Exercise instructions: Leave out the pictures, then return the records word for word.
--- Records for this task Enclosed Below ---
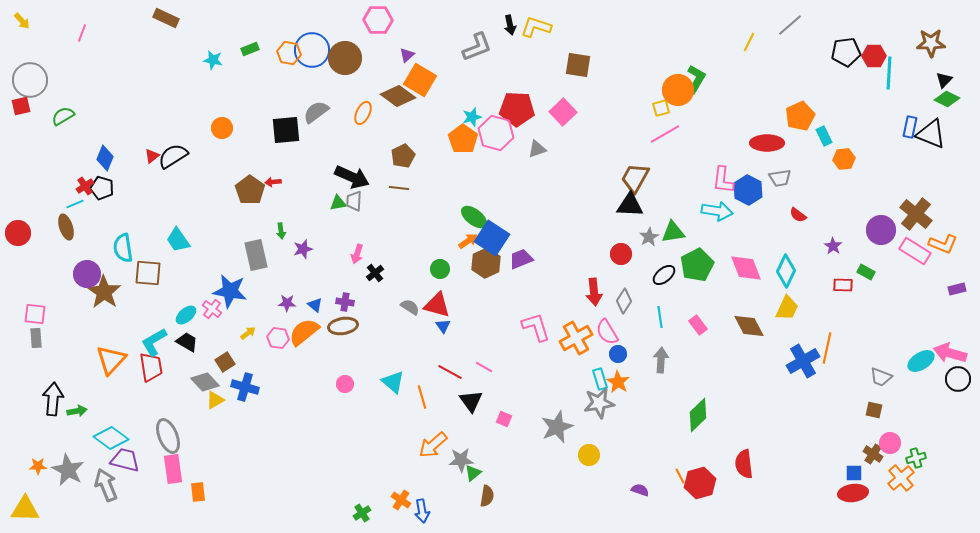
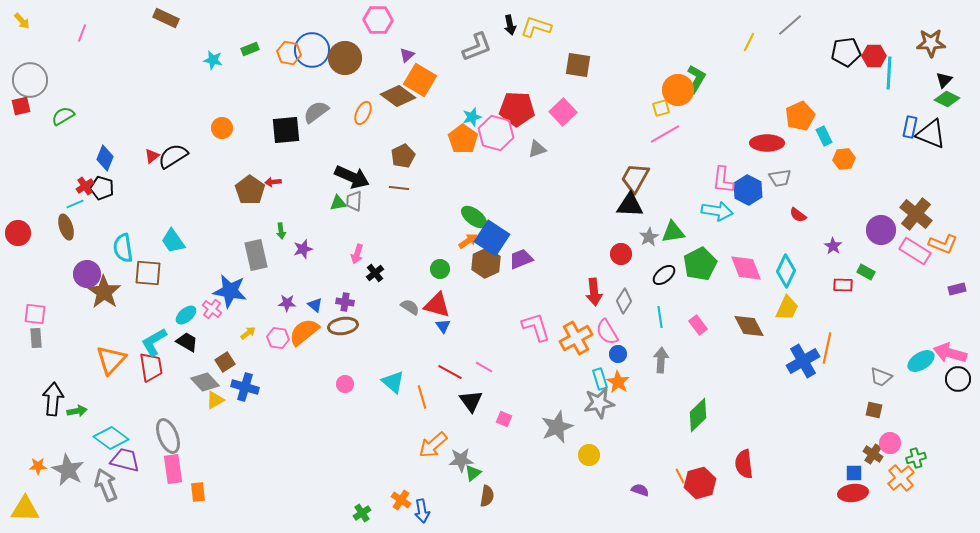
cyan trapezoid at (178, 240): moved 5 px left, 1 px down
green pentagon at (697, 265): moved 3 px right, 1 px up
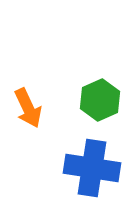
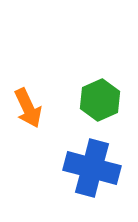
blue cross: rotated 6 degrees clockwise
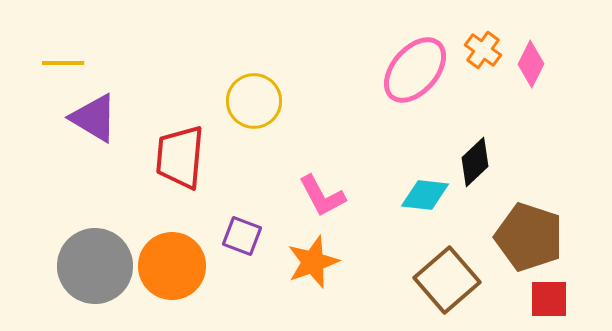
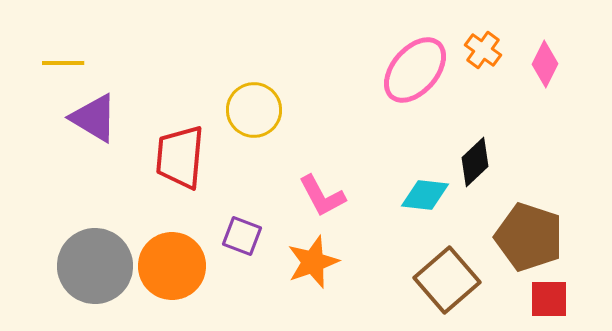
pink diamond: moved 14 px right
yellow circle: moved 9 px down
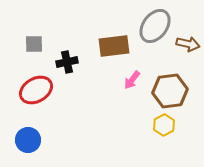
--- End of Enclosed Records for this task ---
Solved exercise:
cyan trapezoid at (178, 240): moved 5 px left, 1 px down
green pentagon at (697, 265): moved 3 px right, 1 px up
blue cross: rotated 6 degrees clockwise
pink diamond: moved 14 px right
yellow circle: moved 9 px down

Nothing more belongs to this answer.